* EXERCISE AIM *
Below are some records. Retype exactly the lines from the one containing "grey brick C3:F3 level 1 -> none" through the one containing "white brick B3:B4 level 2 -> none", both included, skipping every picture.

EXERCISE DATA section start

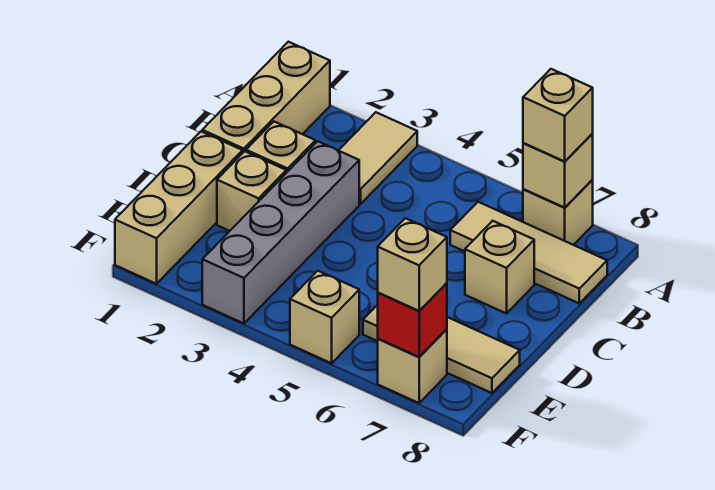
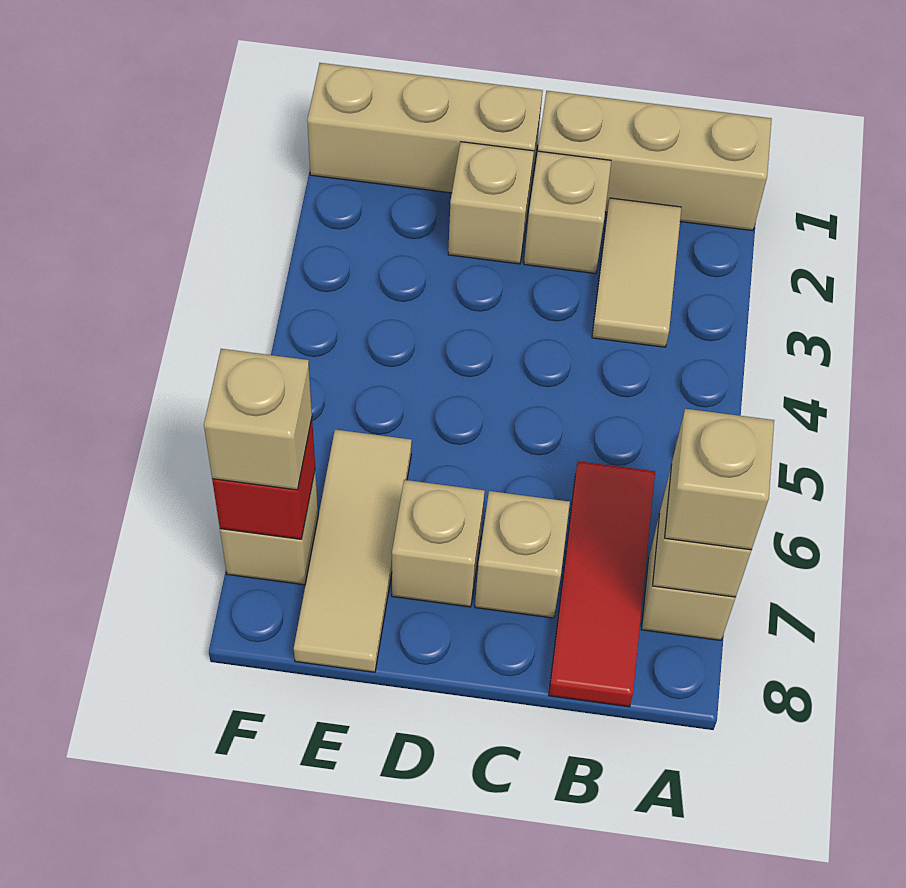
tan tile A3:B3 level 1 -> tan tile B2:B3 level 1
tan tile B6:B8 level 1 -> red tile B6:B8 level 1
grey brick C3:F3 level 1 -> none
tan brick F5 level 1 -> tan brick D7 level 1

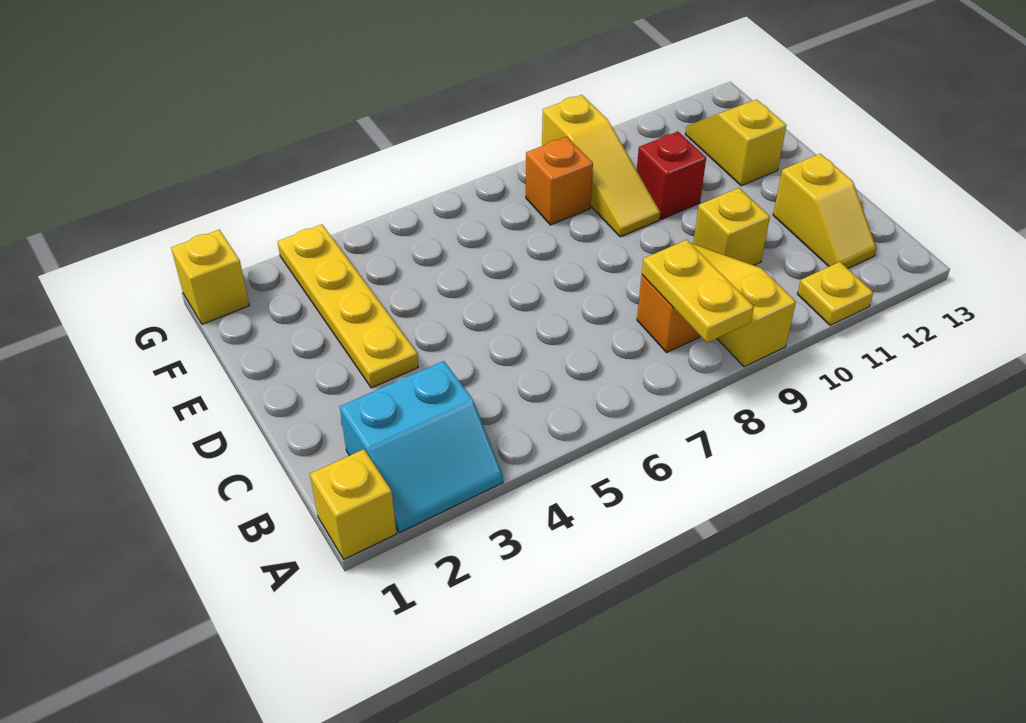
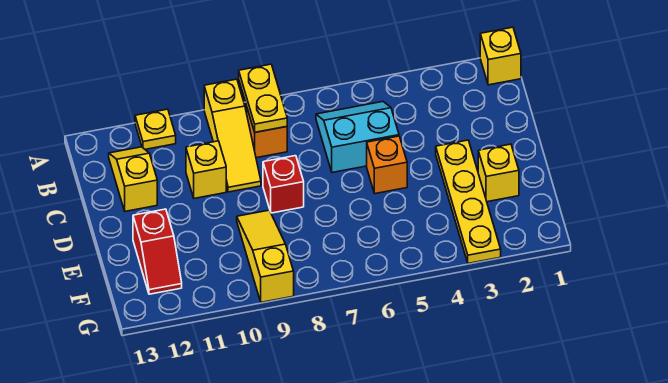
cyan slope A2:B3 level 1 top B -> cyan slope B5:C6 level 1 top C
red brick E10 level 1 -> red brick D8 level 1
yellow slope E12:F12 level 1 top E -> red slope E12:F12 level 1 top E
orange brick F8 level 1 -> orange brick D5 level 1
yellow brick G1 level 1 -> yellow brick E2 level 1

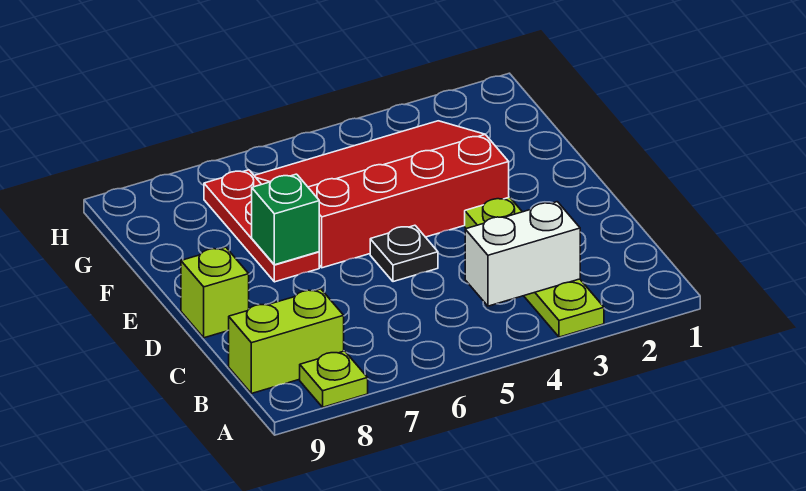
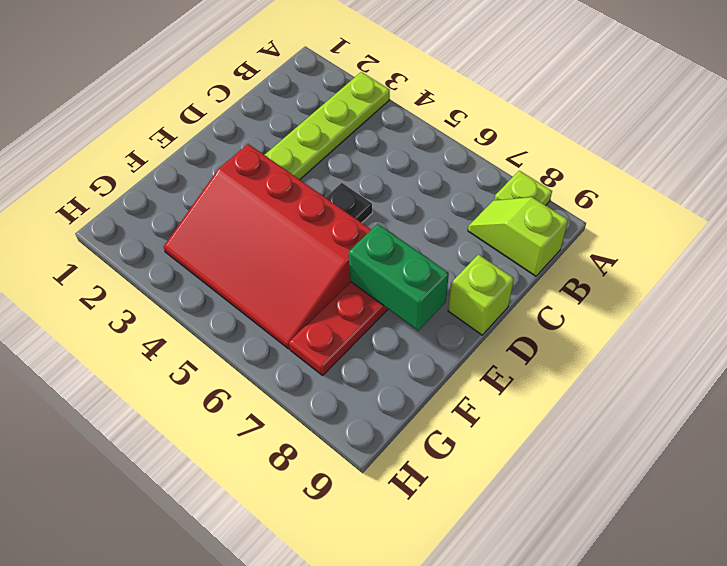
white brick B3:B4 level 2 -> none
lime brick B8:B9 level 1 -> lime slope B8:B9 level 1 top 9
green brick E7 level 2 -> green brick E7:E8 level 2

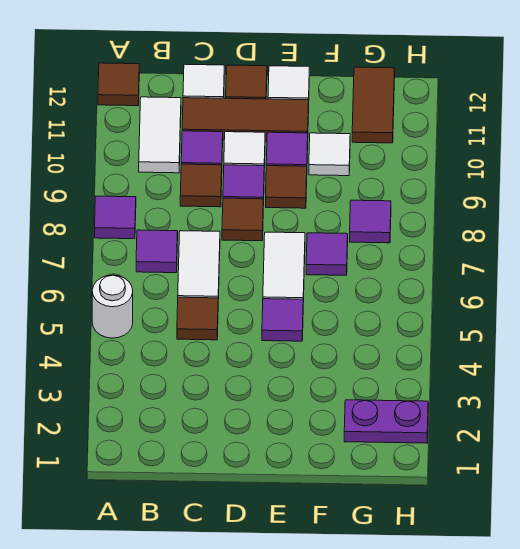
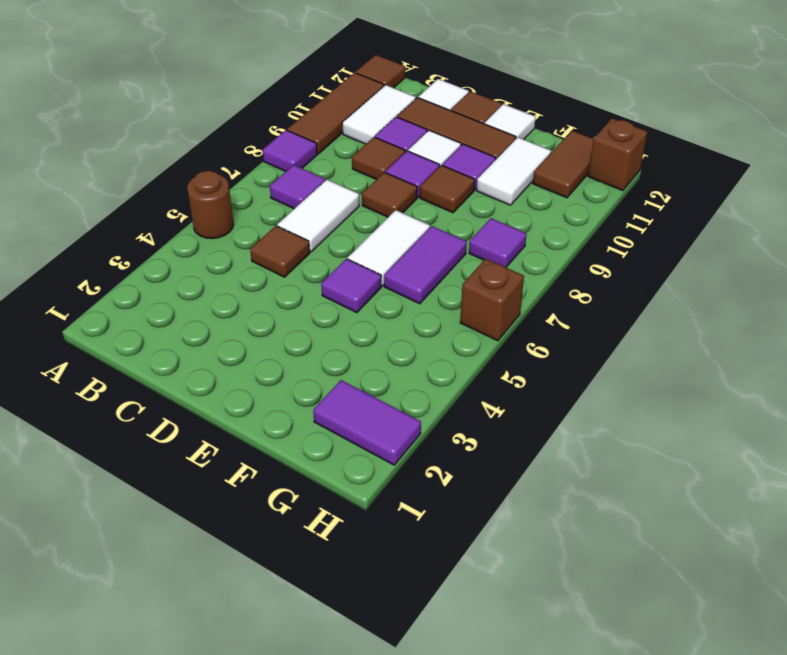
white round brick A5 level 1 -> brown round brick A5 level 1
none -> brown tile A9:A11 level 1
purple tile F7 level 1 -> purple tile F6:F7 level 1
white tile F10 level 1 -> white tile F10:F11 level 1
purple plate G2:H2 level 1 -> purple tile G2:H2 level 1
none -> brown brick H6 level 1
none -> brown brick H12 level 1

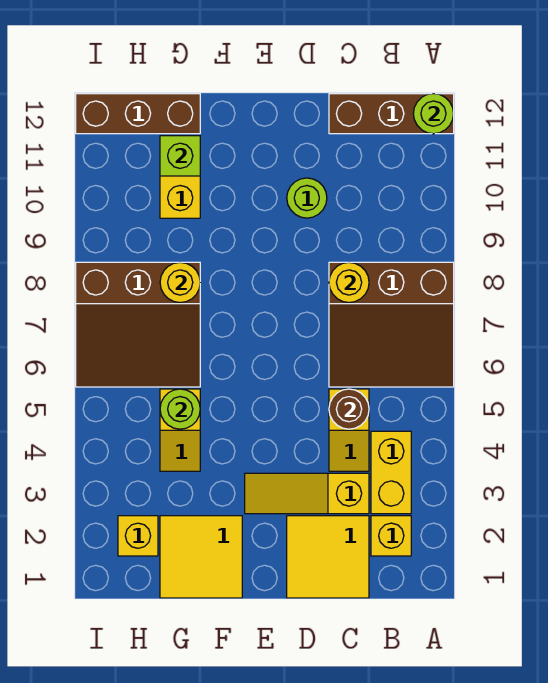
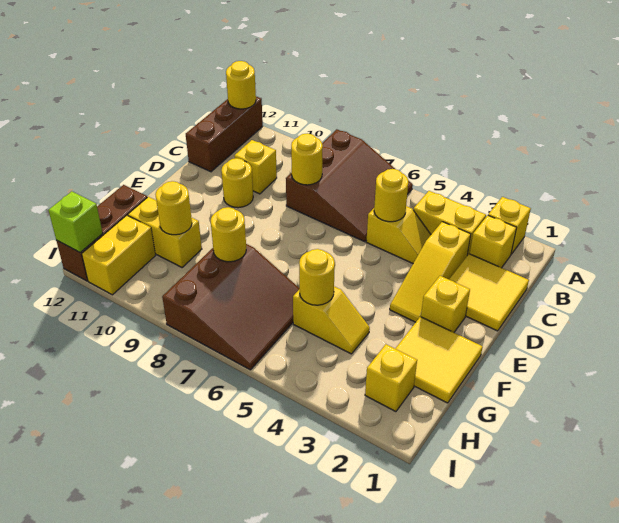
none -> yellow brick A2 level 1
lime round brick A12 level 2 -> yellow round brick A12 level 2
brown round brick C5 level 2 -> yellow round brick C5 level 2
none -> yellow brick C10 level 1
lime round brick D10 level 1 -> yellow round brick D10 level 1
none -> yellow brick E2 level 1
lime round brick G5 level 2 -> yellow round brick G5 level 2
none -> yellow round brick G10 level 2
lime brick G11 level 2 -> lime brick I12 level 2
none -> yellow brick H11:I11 level 1

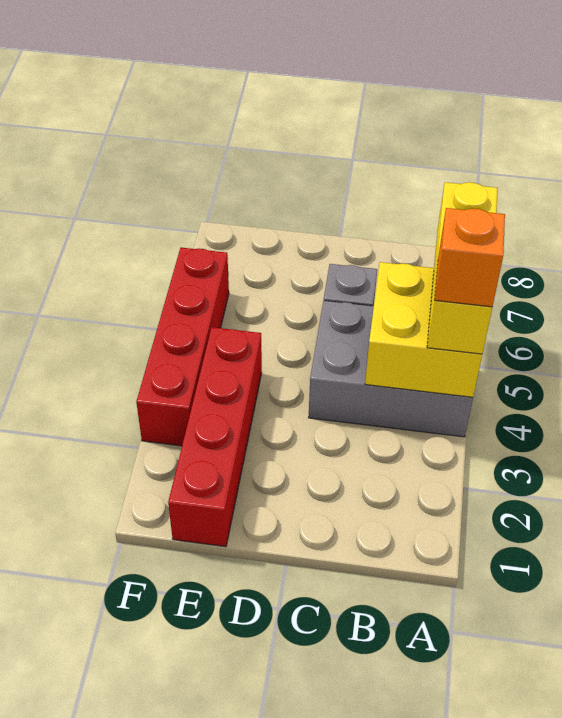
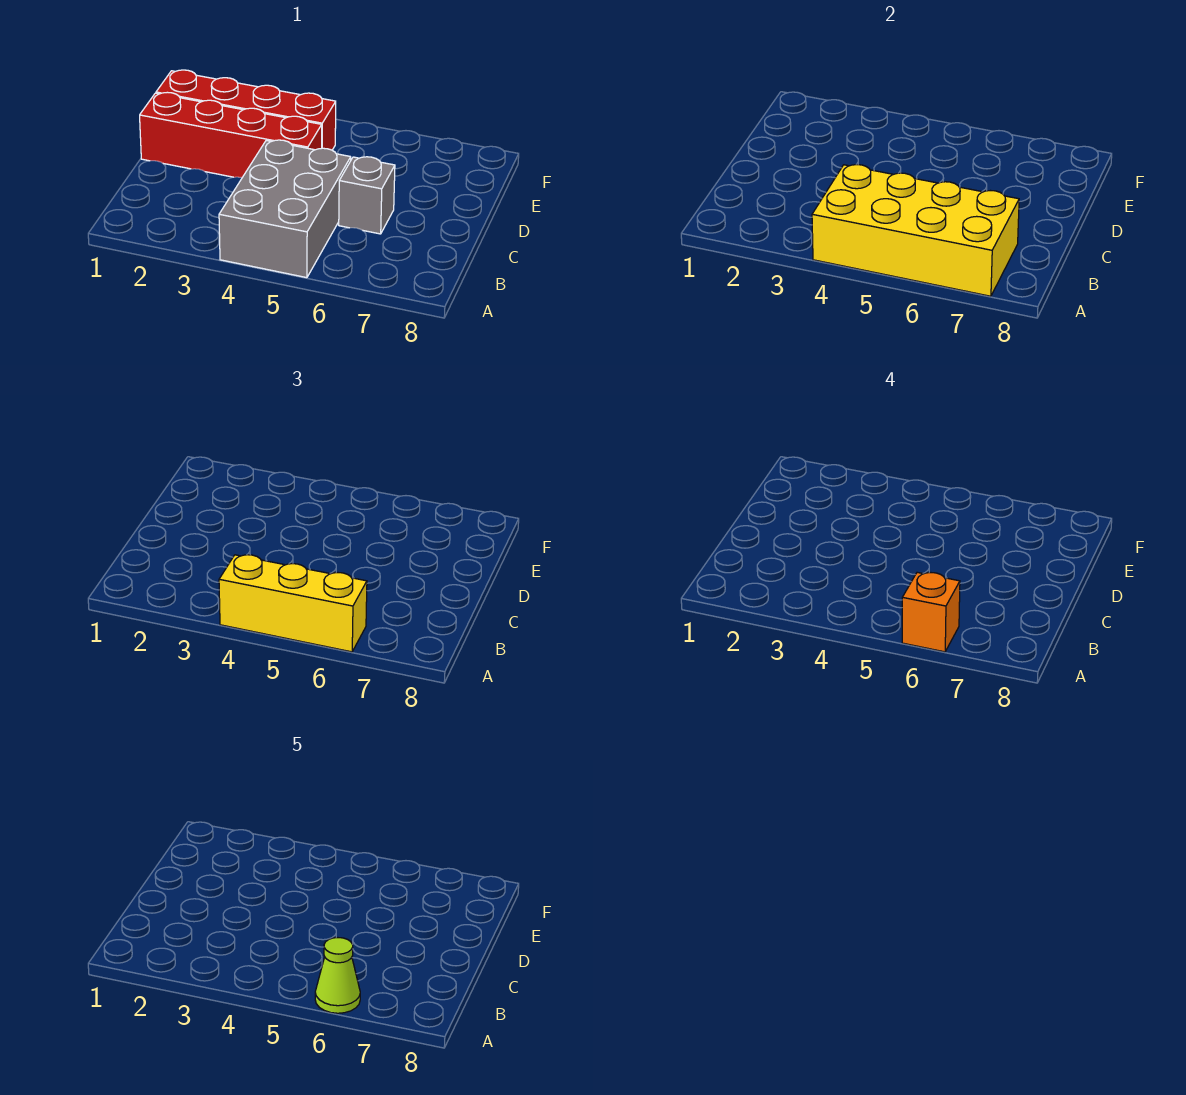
yellow brick A4:B5 level 2 -> yellow brick A4:B7 level 2
orange brick A4 level 4 -> orange brick A6 level 4
none -> lime cone A6 level 5
red brick F3:F6 level 1 -> red brick D1:D4 level 1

EXERCISE DATA section end

* RESPONSE TO THE TASK *
grey brick C3:F3 level 1 -> none
tan brick F5 level 1 -> tan brick D7 level 1

cyan slope A2:B3 level 1 top B -> cyan slope B5:C6 level 1 top C
red brick E10 level 1 -> red brick D8 level 1
yellow slope E12:F12 level 1 top E -> red slope E12:F12 level 1 top E
orange brick F8 level 1 -> orange brick D5 level 1
yellow brick G1 level 1 -> yellow brick E2 level 1

white brick B3:B4 level 2 -> none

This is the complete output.